_Work task_
Quote all lines below exactly. Images stay out.

--- Provided information Enclosed Below ---

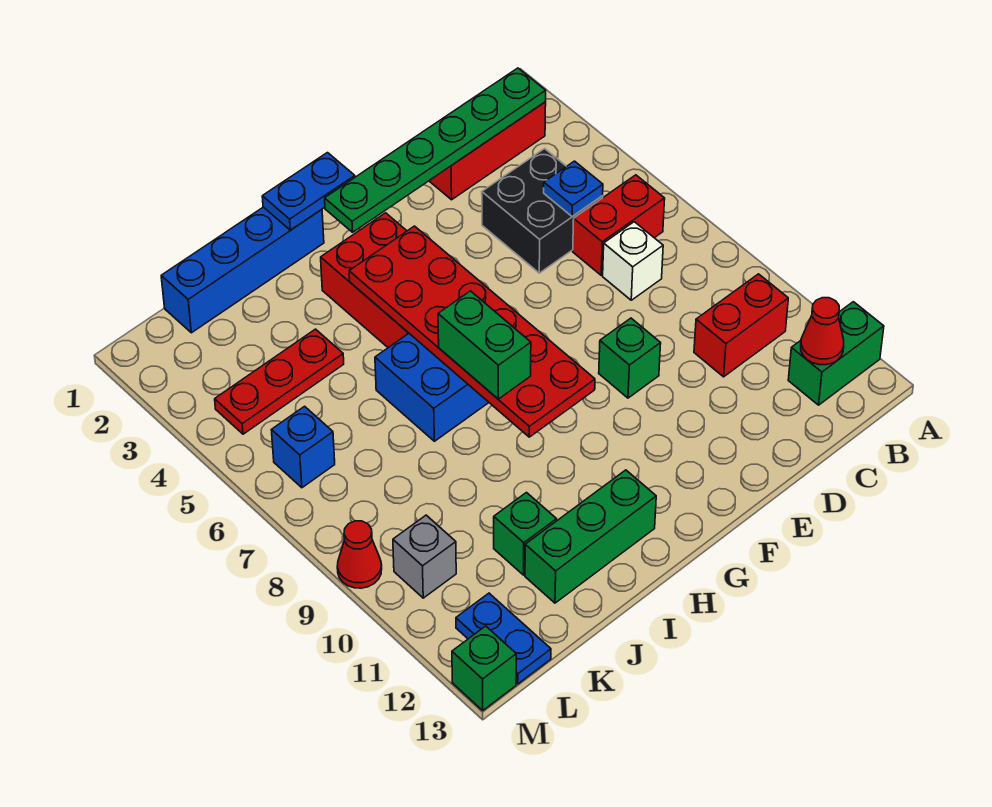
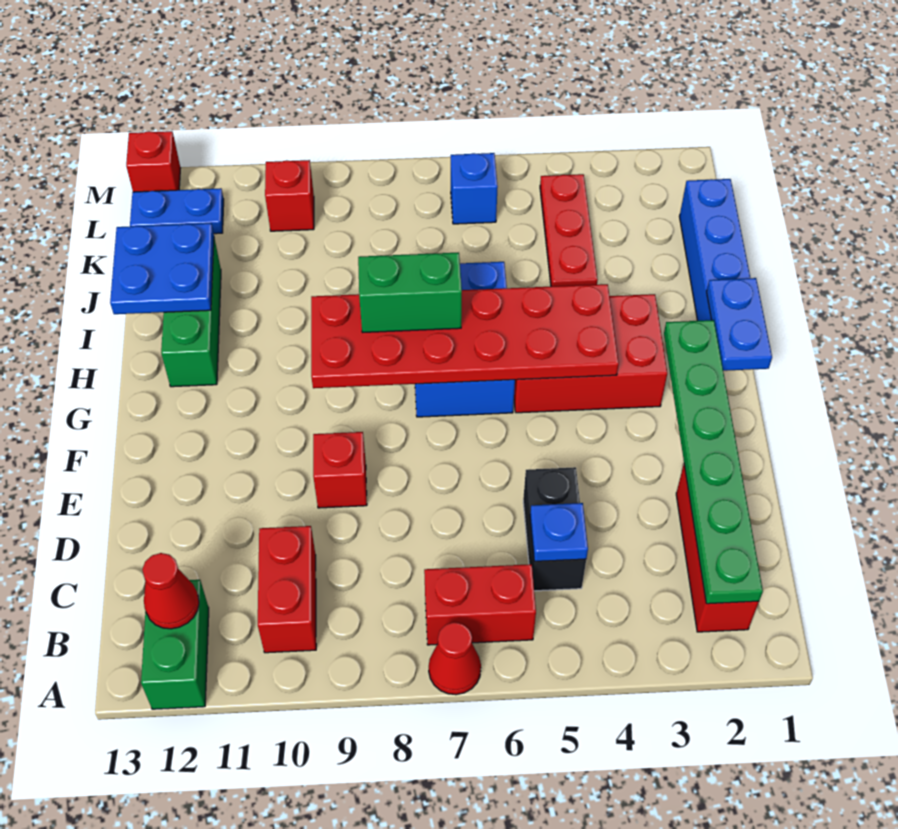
red brick B6:C6 level 1 -> red brick B6:B7 level 1
black brick C4:D5 level 1 -> black brick C5:D5 level 1
white brick C7 level 1 -> none
green brick E9 level 1 -> red brick E9 level 1
none -> blue plate I12:J13 level 2
green brick J11 level 1 -> none
grey brick L10 level 1 -> red brick L10 level 1
red cone M9 level 1 -> red cone A7 level 1
green brick M13 level 1 -> red brick M13 level 1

--- End of Enclosed Provided information ---

_Task response_
red brick B6:C6 level 1 -> red brick B6:B7 level 1
black brick C4:D5 level 1 -> black brick C5:D5 level 1
white brick C7 level 1 -> none
green brick E9 level 1 -> red brick E9 level 1
none -> blue plate I12:J13 level 2
green brick J11 level 1 -> none
grey brick L10 level 1 -> red brick L10 level 1
red cone M9 level 1 -> red cone A7 level 1
green brick M13 level 1 -> red brick M13 level 1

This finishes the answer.